EXERCISE DESCRIPTION: The printed result should hold only the lines from the opening of the data through the line bearing "(338, 285) = (380, 261): red", exactly as given and without pictures.

START PROVIDED DATA

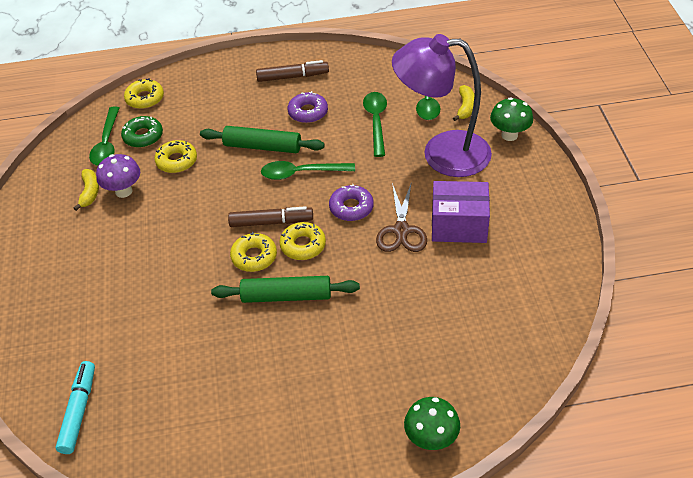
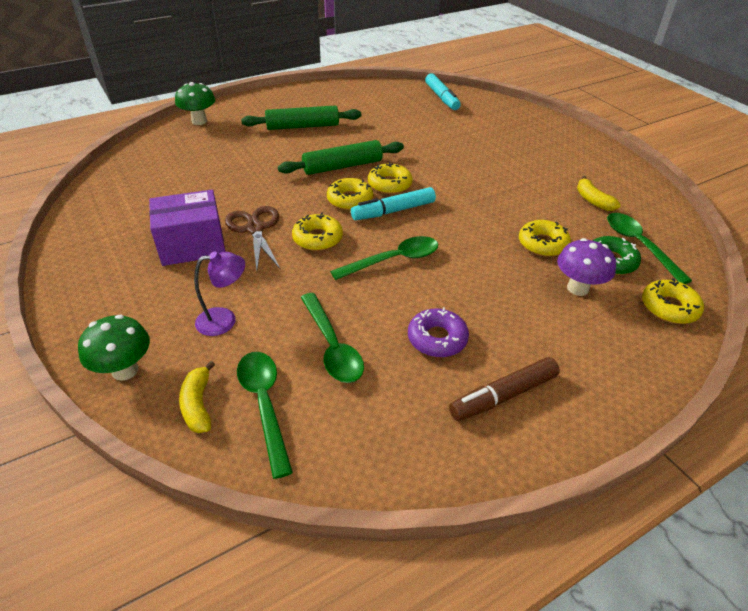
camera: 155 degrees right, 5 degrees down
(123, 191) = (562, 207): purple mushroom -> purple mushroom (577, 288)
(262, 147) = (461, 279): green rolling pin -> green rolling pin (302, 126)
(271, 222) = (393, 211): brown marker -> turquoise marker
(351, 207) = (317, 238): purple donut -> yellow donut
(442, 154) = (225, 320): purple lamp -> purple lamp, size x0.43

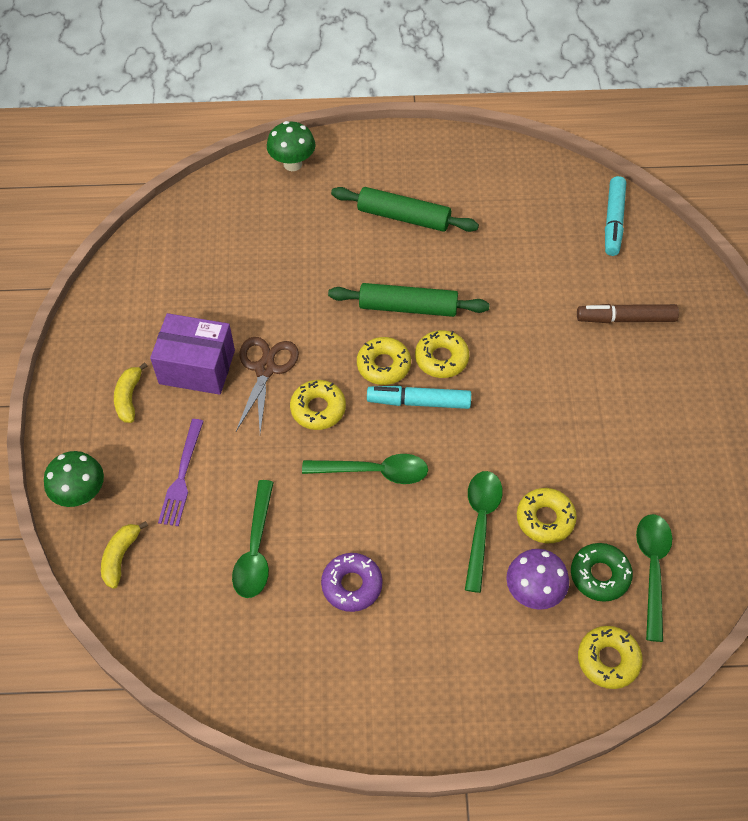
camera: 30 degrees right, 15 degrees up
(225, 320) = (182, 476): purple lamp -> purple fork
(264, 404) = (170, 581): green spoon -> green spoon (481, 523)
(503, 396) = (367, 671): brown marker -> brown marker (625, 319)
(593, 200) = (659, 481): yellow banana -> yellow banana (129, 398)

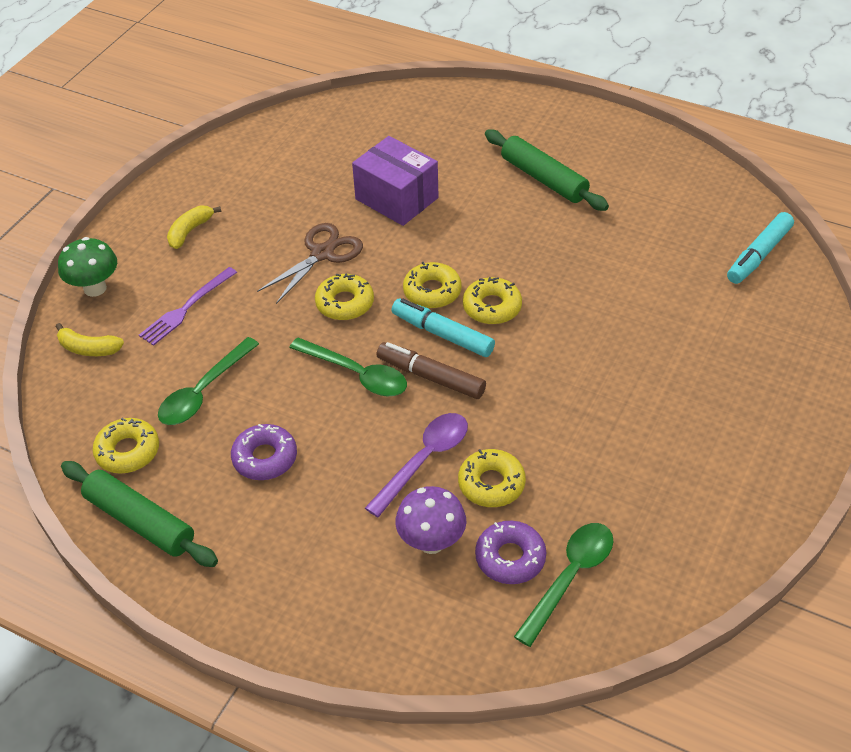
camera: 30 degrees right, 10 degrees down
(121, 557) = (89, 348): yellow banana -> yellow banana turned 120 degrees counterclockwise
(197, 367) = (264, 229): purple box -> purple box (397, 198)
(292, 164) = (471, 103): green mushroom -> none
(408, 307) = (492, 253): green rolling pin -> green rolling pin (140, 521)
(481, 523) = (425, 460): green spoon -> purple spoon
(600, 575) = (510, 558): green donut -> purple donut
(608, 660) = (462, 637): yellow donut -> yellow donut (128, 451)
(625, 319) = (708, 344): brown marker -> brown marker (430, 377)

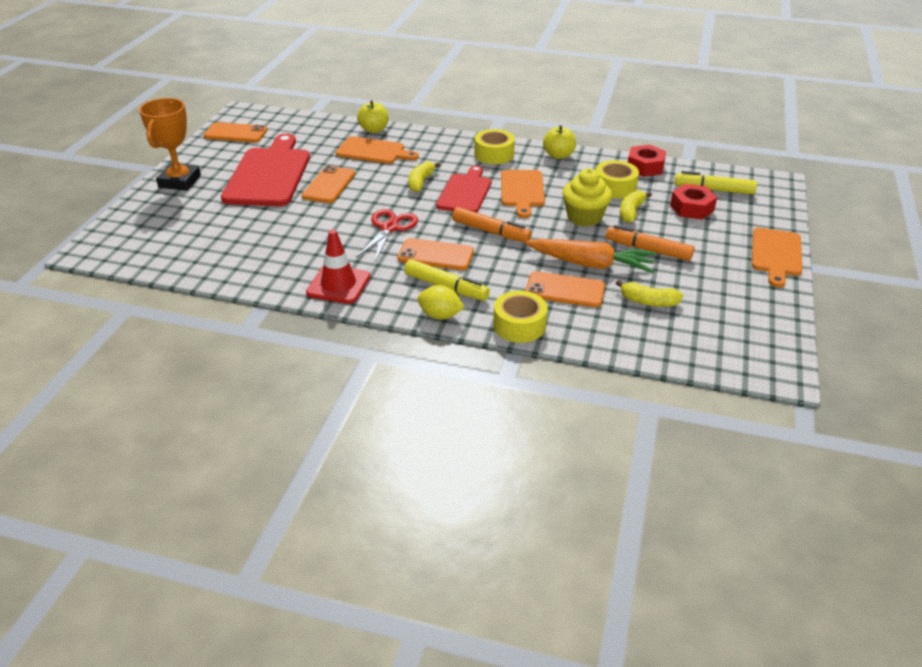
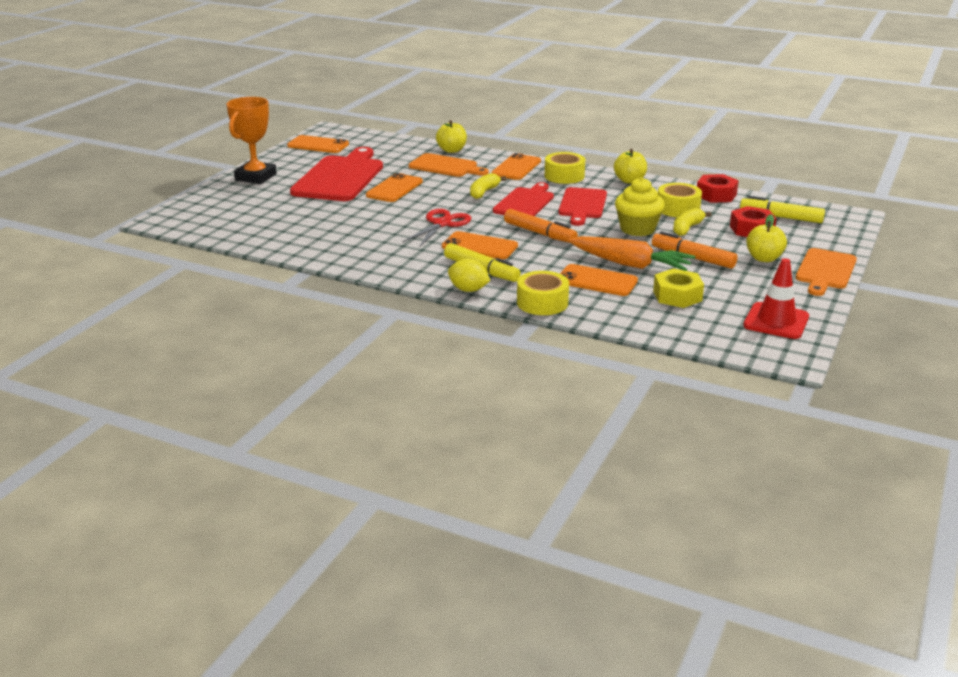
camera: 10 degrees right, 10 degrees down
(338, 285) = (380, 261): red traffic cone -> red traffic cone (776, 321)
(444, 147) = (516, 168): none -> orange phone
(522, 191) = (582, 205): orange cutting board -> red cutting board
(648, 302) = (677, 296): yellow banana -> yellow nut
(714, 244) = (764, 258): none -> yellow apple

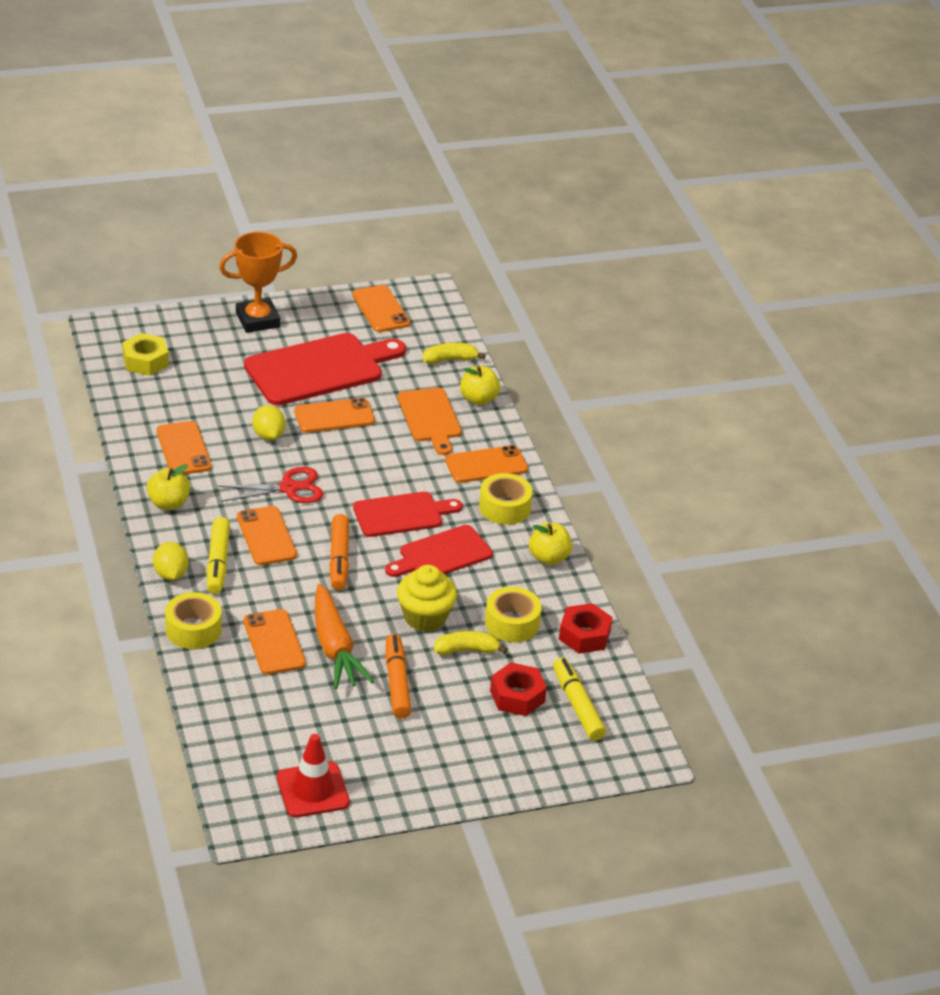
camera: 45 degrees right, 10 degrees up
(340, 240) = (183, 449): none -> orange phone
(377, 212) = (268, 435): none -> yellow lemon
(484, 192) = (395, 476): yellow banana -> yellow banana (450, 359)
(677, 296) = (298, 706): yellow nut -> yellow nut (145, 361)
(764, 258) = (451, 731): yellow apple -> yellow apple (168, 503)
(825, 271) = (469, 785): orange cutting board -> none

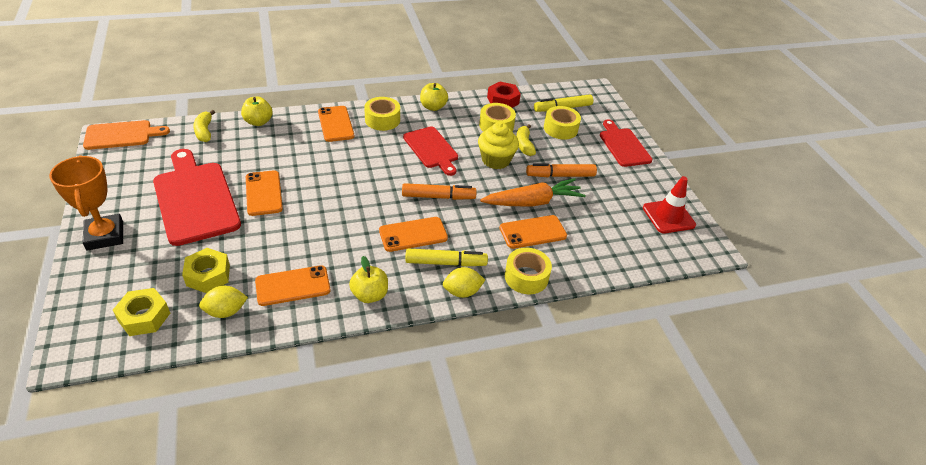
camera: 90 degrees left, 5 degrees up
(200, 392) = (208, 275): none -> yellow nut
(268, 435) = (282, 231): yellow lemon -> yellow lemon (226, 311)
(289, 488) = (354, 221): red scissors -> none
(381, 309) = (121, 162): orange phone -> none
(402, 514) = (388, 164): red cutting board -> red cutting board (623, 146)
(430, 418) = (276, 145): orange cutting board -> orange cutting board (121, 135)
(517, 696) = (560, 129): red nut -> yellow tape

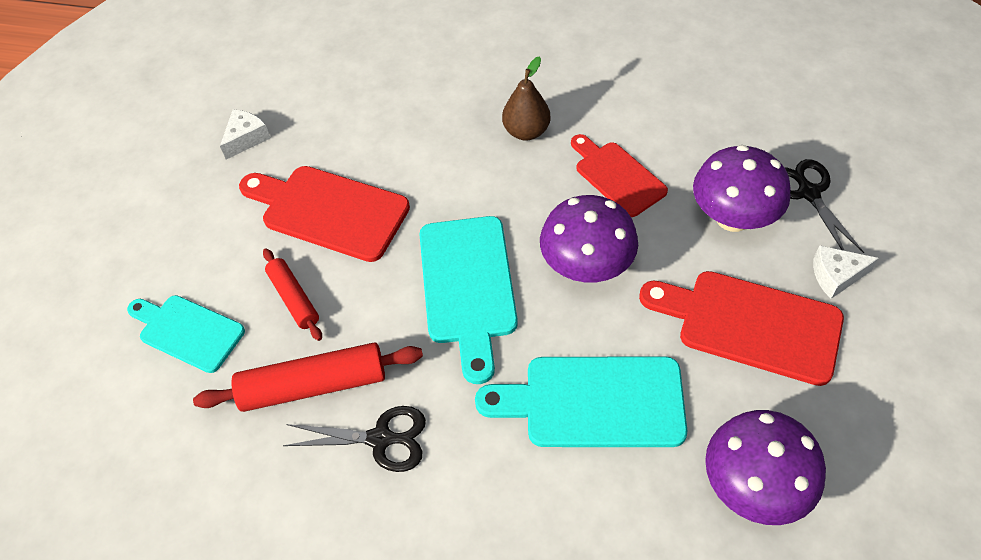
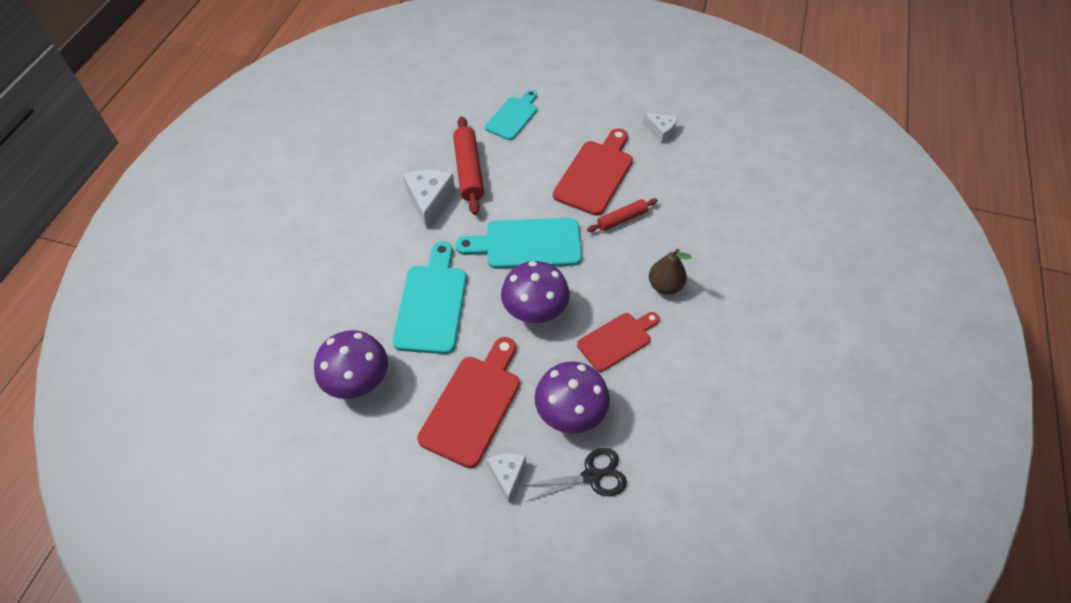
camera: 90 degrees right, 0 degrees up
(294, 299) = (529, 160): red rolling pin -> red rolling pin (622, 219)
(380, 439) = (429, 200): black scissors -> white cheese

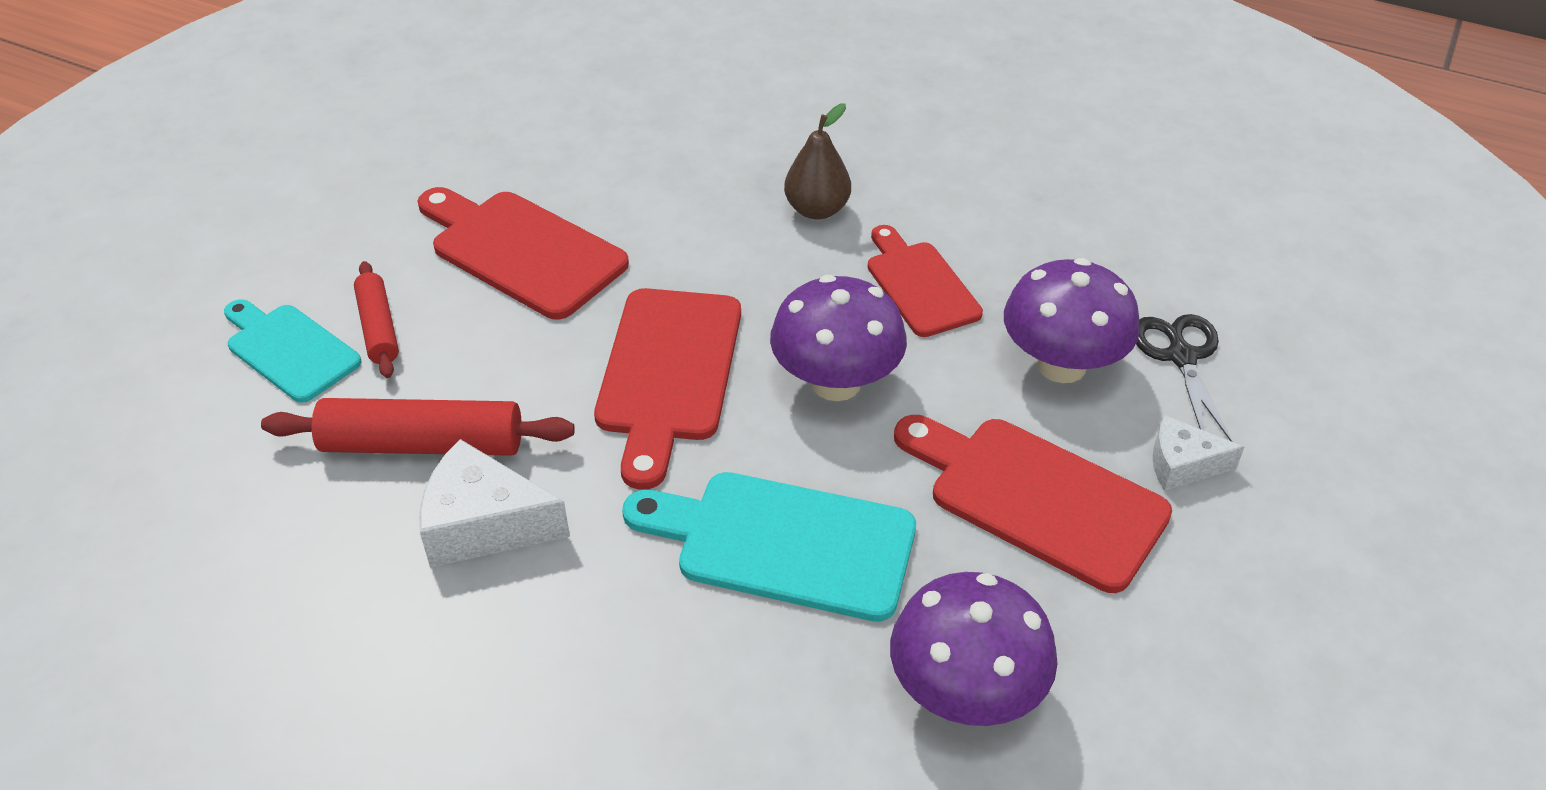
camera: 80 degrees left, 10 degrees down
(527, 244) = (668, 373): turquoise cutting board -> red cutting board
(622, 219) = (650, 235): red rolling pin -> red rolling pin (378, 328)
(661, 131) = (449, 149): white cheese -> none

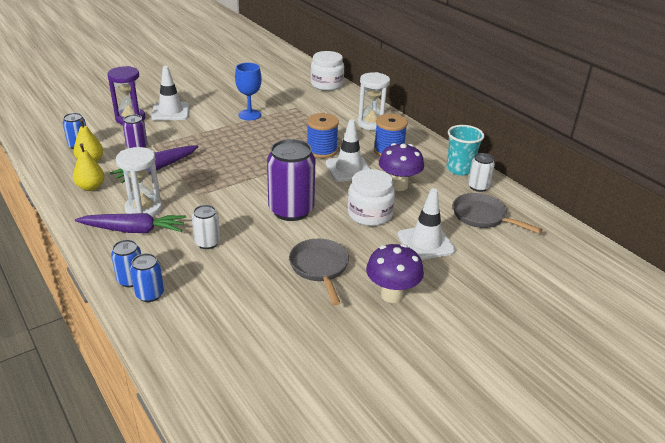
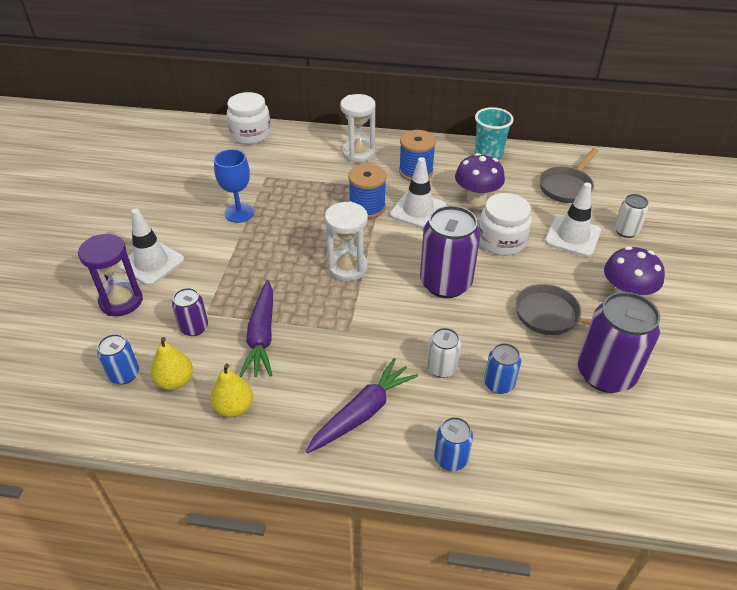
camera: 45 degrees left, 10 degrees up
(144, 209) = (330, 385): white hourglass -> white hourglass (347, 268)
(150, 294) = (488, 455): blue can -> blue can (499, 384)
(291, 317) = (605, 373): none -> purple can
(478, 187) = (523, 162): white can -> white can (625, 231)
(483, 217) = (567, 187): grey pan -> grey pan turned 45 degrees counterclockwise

END PROVIDED DATA

EXERCISE SOLUTION:
camera: 155 degrees right, 5 degrees down
(123, 191) = (562, 207): purple mushroom -> purple mushroom (577, 288)
(262, 147) = (461, 279): green rolling pin -> green rolling pin (302, 126)
(271, 222) = (393, 211): brown marker -> turquoise marker
(351, 207) = (317, 238): purple donut -> yellow donut
(442, 154) = (225, 320): purple lamp -> purple lamp, size x0.43

camera: 30 degrees right, 15 degrees up
(225, 320) = (182, 476): purple lamp -> purple fork
(264, 404) = (170, 581): green spoon -> green spoon (481, 523)
(503, 396) = (367, 671): brown marker -> brown marker (625, 319)
(593, 200) = (659, 481): yellow banana -> yellow banana (129, 398)

camera: 30 degrees right, 10 degrees down
(121, 557) = (89, 348): yellow banana -> yellow banana turned 120 degrees counterclockwise
(197, 367) = (264, 229): purple box -> purple box (397, 198)
(292, 164) = (471, 103): green mushroom -> none
(408, 307) = (492, 253): green rolling pin -> green rolling pin (140, 521)
(481, 523) = (425, 460): green spoon -> purple spoon
(600, 575) = (510, 558): green donut -> purple donut
(608, 660) = (462, 637): yellow donut -> yellow donut (128, 451)
(625, 319) = (708, 344): brown marker -> brown marker (430, 377)

camera: 10 degrees right, 10 degrees down
(338, 285) = (380, 261): red traffic cone -> red traffic cone (776, 321)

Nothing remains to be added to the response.